• [PROVIDED ENTRIES]:
╭──
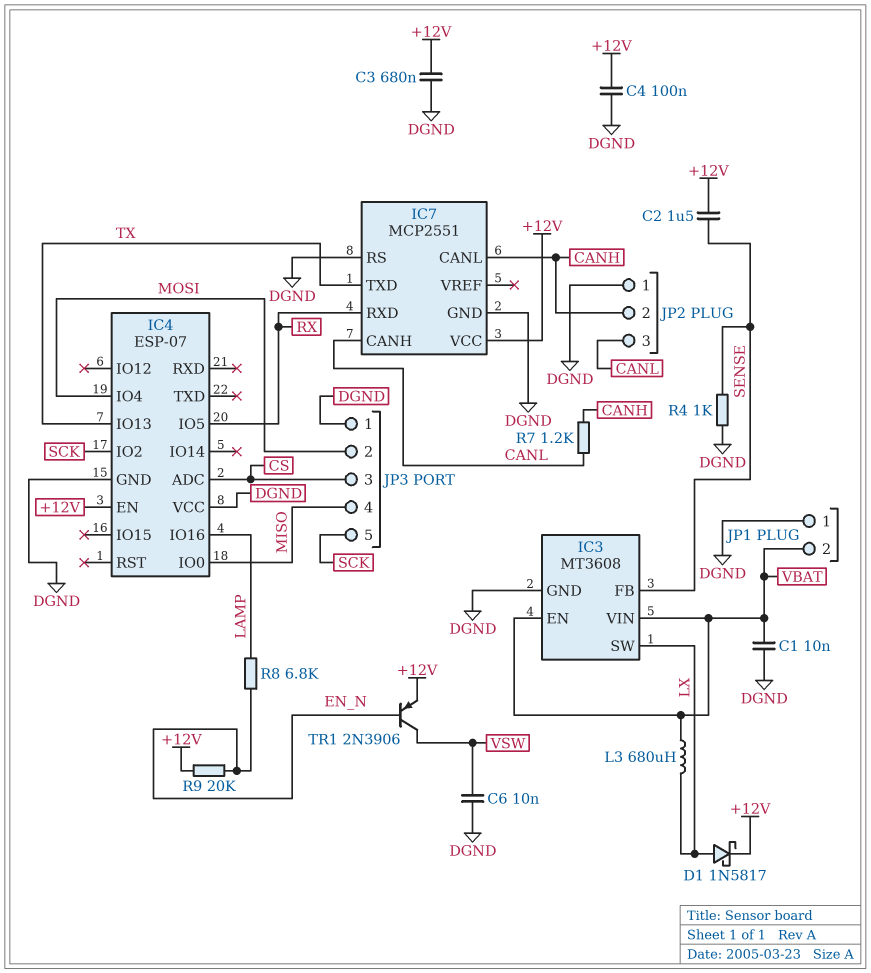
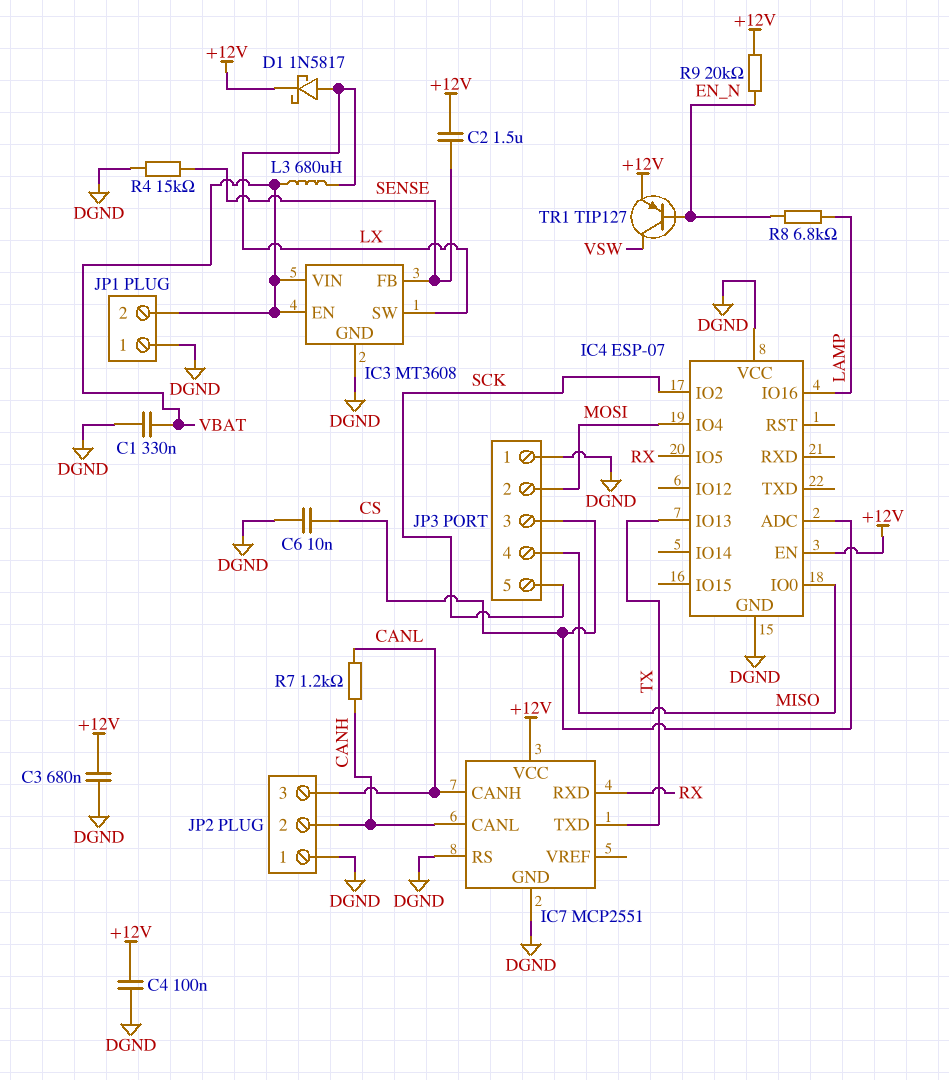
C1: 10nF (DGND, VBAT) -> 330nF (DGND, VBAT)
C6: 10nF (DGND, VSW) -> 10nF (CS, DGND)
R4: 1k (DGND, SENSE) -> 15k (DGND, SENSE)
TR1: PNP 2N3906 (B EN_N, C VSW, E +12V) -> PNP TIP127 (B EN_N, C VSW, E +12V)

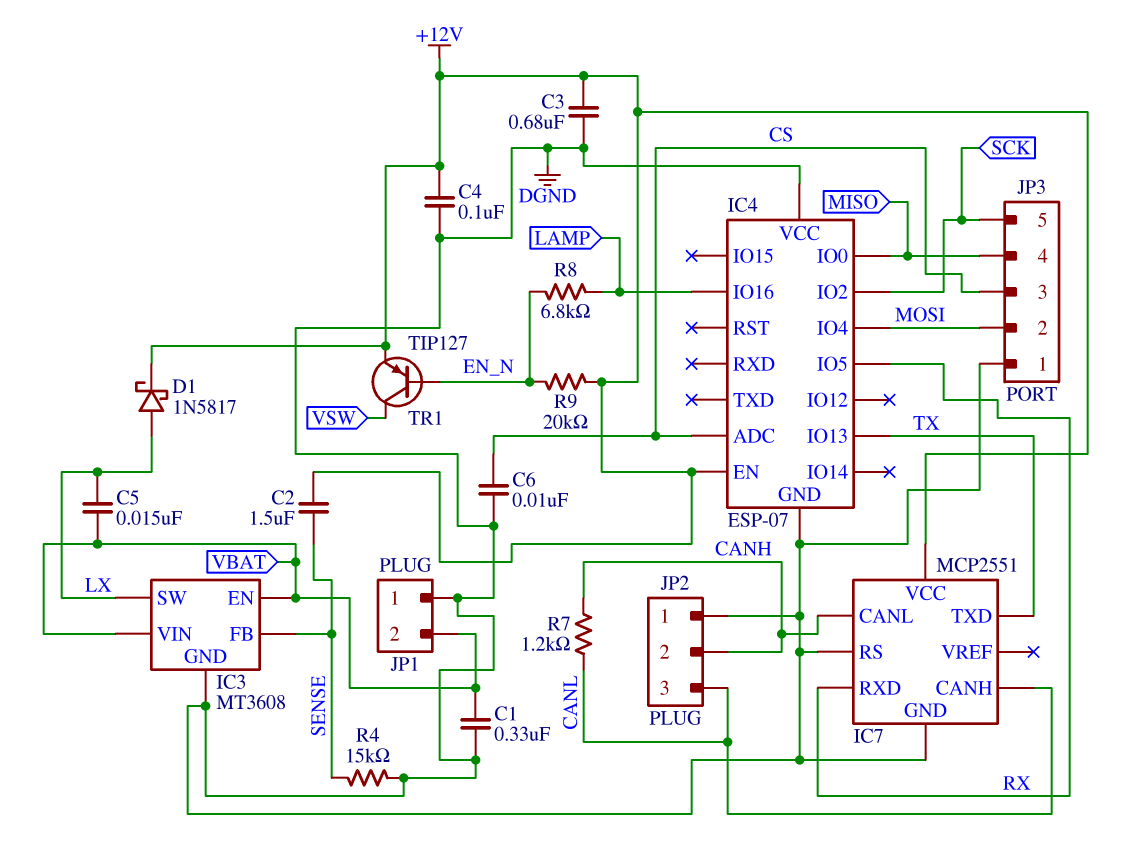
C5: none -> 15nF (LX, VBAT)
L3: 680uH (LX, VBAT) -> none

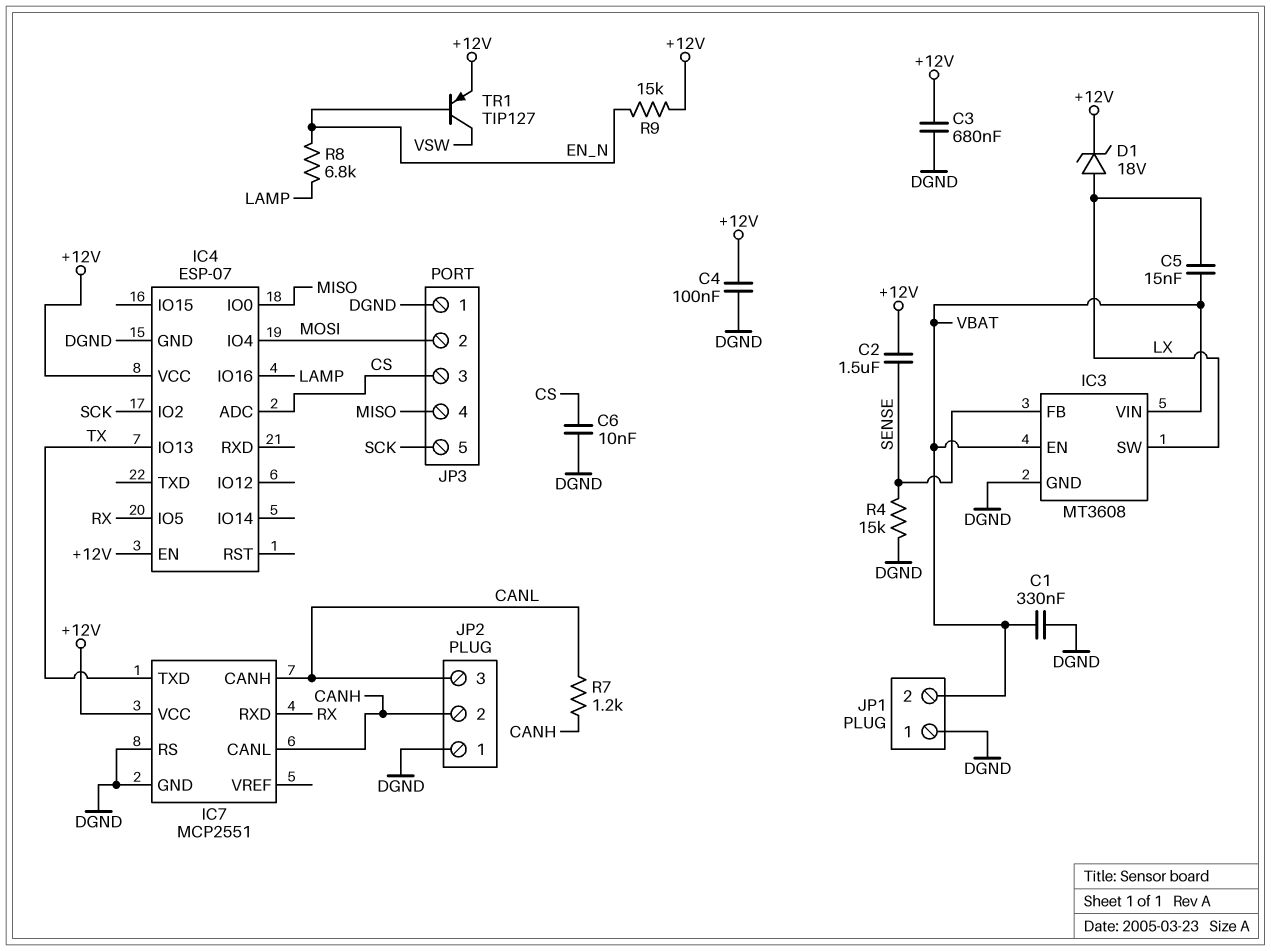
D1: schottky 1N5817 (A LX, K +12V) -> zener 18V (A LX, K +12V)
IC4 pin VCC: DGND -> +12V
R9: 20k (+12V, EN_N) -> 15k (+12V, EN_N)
╰──
╭──
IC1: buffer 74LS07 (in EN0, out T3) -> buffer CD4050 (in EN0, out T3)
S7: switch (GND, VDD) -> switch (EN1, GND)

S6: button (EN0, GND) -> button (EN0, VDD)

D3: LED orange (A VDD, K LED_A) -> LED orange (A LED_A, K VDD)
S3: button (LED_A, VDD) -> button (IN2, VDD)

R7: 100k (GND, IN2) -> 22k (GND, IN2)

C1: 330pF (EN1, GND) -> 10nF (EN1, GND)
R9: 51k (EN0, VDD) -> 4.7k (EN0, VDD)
╰──
Using only the listing above, restate exactly the lines from the line containing "S6: button (EN0, GND) -> button (EN0, VDD)" through the line containing "R9: 51k (EN0, VDD) -> 4.7k (EN0, VDD)", both included.

S6: button (EN0, GND) -> button (EN0, VDD)

D3: LED orange (A VDD, K LED_A) -> LED orange (A LED_A, K VDD)
S3: button (LED_A, VDD) -> button (IN2, VDD)

R7: 100k (GND, IN2) -> 22k (GND, IN2)

C1: 330pF (EN1, GND) -> 10nF (EN1, GND)
R9: 51k (EN0, VDD) -> 4.7k (EN0, VDD)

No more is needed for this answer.